Check each line below for the word "building", and copy those that have it.

* [INFORMATION SUPPLIED]:

=== Section Start ===

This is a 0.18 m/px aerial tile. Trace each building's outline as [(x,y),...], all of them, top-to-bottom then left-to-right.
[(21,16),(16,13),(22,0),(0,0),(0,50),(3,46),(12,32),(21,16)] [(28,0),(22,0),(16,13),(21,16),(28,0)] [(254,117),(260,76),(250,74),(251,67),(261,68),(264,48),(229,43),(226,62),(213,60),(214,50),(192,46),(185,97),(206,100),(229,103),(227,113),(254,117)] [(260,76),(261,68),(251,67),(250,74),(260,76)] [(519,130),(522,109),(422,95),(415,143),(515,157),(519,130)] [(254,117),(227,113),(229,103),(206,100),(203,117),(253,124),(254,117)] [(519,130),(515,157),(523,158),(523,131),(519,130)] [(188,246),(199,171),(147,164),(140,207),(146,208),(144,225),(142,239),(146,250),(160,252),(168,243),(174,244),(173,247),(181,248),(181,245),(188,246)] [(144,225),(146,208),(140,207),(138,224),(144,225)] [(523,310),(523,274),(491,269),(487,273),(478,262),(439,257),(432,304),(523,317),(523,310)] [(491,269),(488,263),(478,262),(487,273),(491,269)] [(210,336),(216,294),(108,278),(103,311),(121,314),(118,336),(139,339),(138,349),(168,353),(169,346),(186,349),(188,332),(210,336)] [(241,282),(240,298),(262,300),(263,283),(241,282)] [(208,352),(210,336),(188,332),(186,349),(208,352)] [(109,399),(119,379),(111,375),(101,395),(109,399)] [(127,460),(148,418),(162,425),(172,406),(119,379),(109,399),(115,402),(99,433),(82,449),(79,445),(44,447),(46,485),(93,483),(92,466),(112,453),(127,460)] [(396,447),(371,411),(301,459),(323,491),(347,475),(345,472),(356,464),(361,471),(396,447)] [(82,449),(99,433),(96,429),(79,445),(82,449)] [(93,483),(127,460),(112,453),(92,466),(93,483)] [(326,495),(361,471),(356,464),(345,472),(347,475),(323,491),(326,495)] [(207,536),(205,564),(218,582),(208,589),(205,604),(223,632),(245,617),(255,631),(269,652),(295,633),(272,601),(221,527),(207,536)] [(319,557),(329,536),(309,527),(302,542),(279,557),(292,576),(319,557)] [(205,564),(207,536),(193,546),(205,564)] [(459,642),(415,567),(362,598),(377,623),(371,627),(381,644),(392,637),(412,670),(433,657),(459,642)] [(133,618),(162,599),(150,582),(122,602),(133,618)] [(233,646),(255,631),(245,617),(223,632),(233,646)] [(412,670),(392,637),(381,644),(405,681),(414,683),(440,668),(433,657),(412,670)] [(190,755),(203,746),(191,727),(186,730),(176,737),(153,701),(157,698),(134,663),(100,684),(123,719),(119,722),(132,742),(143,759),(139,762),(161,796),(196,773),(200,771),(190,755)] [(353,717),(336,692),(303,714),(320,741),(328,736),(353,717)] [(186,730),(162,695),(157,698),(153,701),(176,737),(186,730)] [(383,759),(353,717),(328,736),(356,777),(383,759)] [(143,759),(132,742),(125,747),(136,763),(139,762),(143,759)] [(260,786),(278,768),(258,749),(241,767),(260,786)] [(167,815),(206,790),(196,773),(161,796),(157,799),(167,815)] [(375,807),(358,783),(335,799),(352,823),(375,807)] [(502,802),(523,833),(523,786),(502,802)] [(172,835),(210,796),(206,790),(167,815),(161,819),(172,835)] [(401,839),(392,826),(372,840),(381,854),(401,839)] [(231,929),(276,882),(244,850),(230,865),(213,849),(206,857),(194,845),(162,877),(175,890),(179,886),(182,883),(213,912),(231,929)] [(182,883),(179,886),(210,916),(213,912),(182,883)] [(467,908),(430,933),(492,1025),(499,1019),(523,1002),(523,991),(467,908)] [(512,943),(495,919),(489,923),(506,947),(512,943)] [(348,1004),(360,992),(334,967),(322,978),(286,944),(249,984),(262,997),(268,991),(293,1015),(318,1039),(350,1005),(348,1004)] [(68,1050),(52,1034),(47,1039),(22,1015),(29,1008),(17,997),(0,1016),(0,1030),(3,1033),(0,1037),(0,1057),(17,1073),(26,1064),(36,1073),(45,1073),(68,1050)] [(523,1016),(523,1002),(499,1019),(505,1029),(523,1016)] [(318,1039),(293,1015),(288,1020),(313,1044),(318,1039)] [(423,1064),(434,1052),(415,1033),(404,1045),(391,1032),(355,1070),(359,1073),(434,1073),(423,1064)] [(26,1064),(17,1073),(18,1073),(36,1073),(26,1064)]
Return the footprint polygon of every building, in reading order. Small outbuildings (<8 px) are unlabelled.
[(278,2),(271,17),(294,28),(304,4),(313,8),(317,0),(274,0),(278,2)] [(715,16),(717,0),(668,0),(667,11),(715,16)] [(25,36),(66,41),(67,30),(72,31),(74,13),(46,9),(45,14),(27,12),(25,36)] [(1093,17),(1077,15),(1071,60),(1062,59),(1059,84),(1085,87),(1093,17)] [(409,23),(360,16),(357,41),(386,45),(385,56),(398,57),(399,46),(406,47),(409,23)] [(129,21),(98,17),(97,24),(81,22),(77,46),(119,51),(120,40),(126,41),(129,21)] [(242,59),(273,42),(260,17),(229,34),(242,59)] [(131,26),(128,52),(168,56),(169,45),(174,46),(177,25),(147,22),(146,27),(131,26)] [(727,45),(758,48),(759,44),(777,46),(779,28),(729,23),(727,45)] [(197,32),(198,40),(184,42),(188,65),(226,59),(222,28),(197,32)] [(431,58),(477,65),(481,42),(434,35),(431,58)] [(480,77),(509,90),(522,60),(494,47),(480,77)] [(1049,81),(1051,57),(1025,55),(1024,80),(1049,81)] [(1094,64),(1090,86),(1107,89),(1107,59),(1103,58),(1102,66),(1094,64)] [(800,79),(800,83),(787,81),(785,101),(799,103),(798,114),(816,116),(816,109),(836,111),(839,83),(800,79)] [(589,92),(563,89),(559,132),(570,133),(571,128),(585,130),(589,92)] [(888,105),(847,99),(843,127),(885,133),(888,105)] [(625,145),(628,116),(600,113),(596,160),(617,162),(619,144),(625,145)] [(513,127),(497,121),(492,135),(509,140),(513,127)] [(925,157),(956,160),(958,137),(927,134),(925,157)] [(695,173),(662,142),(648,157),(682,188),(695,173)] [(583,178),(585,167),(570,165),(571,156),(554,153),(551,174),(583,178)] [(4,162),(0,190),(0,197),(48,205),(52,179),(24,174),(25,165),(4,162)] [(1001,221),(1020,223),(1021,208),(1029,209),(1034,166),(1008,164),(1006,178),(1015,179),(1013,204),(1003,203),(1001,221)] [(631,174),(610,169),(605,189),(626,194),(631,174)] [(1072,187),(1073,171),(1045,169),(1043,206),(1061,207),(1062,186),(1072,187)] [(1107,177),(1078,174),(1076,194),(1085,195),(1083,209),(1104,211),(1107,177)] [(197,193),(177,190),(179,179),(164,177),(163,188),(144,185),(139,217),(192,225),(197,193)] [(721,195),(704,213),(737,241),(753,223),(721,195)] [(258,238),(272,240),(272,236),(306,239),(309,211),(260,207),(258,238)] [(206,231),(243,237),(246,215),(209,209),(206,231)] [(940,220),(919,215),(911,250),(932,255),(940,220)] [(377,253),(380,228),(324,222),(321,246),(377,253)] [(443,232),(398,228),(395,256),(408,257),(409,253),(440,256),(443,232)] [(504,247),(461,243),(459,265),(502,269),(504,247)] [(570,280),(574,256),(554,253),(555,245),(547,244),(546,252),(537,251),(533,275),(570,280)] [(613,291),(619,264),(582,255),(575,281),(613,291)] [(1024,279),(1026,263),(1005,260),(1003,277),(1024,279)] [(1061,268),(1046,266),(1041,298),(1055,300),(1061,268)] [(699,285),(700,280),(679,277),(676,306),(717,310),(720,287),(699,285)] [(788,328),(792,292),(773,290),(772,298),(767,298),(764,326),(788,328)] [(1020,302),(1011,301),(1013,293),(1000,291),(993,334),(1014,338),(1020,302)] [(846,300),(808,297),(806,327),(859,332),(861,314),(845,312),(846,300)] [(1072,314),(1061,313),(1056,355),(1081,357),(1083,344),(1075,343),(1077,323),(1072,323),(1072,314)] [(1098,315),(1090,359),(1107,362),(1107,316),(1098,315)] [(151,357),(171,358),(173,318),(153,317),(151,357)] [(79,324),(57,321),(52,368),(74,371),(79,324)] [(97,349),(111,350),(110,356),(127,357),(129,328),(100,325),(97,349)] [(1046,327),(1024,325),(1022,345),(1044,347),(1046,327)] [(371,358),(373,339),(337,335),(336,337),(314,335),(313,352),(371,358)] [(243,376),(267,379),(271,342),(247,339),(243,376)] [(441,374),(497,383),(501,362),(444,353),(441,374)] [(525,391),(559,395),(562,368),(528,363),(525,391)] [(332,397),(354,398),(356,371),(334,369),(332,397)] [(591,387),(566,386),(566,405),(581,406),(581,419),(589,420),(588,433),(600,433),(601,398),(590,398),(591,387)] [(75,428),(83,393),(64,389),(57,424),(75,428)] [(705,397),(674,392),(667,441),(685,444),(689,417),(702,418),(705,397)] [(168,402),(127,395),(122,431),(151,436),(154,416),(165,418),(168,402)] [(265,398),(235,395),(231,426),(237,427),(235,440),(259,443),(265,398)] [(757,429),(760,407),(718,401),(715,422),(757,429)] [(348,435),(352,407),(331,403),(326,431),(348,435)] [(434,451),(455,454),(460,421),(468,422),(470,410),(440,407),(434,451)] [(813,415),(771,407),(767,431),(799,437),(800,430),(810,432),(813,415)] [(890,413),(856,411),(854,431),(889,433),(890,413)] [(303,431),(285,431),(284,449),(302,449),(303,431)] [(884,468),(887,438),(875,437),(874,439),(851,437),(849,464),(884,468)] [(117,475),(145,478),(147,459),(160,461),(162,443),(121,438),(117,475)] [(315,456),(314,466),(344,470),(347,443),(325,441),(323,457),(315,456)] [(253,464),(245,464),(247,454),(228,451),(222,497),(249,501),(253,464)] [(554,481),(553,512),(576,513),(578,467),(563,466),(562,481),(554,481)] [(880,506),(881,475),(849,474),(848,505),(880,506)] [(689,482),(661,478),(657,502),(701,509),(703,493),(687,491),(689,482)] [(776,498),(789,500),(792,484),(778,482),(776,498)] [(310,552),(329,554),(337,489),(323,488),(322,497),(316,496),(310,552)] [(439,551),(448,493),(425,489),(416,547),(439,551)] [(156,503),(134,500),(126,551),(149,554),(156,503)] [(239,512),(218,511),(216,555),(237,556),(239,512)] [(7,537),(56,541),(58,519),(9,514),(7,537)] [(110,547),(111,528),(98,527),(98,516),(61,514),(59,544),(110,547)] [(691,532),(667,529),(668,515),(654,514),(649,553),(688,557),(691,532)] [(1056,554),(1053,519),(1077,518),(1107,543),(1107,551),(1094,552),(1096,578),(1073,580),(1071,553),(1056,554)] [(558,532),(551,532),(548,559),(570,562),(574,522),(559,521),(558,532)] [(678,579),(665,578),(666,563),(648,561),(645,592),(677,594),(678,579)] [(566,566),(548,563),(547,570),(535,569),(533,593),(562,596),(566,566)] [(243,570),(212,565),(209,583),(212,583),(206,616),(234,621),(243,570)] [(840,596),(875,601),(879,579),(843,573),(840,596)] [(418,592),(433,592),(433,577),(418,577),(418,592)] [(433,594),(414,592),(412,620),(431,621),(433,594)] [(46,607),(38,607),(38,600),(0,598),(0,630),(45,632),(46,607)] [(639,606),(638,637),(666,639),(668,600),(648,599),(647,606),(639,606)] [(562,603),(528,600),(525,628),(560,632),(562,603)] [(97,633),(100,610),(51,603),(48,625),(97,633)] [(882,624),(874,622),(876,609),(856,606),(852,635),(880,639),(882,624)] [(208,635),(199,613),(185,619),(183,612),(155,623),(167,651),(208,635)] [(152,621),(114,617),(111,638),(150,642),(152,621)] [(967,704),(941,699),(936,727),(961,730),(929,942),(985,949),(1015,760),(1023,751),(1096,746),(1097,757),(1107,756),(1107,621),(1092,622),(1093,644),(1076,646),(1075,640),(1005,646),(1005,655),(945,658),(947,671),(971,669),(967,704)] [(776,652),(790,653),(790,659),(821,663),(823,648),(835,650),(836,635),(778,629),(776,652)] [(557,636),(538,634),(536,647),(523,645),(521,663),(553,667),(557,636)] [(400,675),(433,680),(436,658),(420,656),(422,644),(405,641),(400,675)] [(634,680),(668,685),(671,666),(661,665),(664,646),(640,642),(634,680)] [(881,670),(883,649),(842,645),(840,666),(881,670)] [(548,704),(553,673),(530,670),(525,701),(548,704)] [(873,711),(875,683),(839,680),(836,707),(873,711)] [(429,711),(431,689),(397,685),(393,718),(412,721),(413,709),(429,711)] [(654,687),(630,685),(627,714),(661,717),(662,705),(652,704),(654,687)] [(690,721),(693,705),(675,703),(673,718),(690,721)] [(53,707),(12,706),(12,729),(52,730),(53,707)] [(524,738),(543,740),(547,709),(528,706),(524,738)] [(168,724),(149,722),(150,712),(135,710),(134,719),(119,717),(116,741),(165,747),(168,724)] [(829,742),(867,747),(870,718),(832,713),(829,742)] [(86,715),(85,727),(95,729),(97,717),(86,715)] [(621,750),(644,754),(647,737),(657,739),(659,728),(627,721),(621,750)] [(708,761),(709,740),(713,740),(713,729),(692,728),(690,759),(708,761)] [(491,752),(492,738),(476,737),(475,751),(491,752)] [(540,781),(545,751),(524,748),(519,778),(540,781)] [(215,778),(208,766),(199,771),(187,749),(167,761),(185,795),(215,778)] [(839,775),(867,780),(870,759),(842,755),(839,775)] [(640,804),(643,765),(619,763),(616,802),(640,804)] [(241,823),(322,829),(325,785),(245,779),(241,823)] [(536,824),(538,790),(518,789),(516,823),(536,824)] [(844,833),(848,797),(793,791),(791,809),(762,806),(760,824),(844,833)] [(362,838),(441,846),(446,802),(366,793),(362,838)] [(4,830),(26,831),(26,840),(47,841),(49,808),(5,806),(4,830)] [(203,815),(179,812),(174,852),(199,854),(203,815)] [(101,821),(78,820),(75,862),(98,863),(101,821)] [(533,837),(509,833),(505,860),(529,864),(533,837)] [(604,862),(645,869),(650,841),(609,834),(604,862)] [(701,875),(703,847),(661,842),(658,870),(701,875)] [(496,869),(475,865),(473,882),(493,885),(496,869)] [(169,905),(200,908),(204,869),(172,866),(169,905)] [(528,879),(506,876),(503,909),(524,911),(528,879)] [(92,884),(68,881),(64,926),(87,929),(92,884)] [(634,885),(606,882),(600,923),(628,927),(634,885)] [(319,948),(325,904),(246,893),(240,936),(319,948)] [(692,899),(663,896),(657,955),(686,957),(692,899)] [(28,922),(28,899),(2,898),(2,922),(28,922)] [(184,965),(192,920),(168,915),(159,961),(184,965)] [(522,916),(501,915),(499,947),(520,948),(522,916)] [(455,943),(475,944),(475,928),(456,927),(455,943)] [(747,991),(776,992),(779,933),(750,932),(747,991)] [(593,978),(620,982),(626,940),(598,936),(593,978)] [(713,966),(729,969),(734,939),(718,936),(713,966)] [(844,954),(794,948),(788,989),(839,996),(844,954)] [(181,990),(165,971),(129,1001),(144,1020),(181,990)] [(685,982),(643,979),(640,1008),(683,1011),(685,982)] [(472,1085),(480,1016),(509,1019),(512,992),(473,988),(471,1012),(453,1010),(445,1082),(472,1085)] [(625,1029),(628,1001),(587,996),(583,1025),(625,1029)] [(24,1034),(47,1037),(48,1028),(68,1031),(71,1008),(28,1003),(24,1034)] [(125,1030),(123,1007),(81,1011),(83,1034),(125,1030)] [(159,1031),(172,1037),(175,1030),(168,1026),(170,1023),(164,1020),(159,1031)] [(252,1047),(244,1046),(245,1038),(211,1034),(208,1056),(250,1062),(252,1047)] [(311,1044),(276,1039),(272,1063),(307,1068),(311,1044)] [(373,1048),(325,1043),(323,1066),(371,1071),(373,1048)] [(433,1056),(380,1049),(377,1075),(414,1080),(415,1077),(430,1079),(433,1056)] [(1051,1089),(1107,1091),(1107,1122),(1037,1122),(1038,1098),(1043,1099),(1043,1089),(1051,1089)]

=== Section End ===

* [RESULT BELOW]:
This is a 0.18 m/px aerial tile. Trace each building's outline as [(x,y),...], all of them, top-to-bottom then left-to-right.
Return the footprint polygon of every building, in reading order. Small outbuildings (<8 px) are unlabelled.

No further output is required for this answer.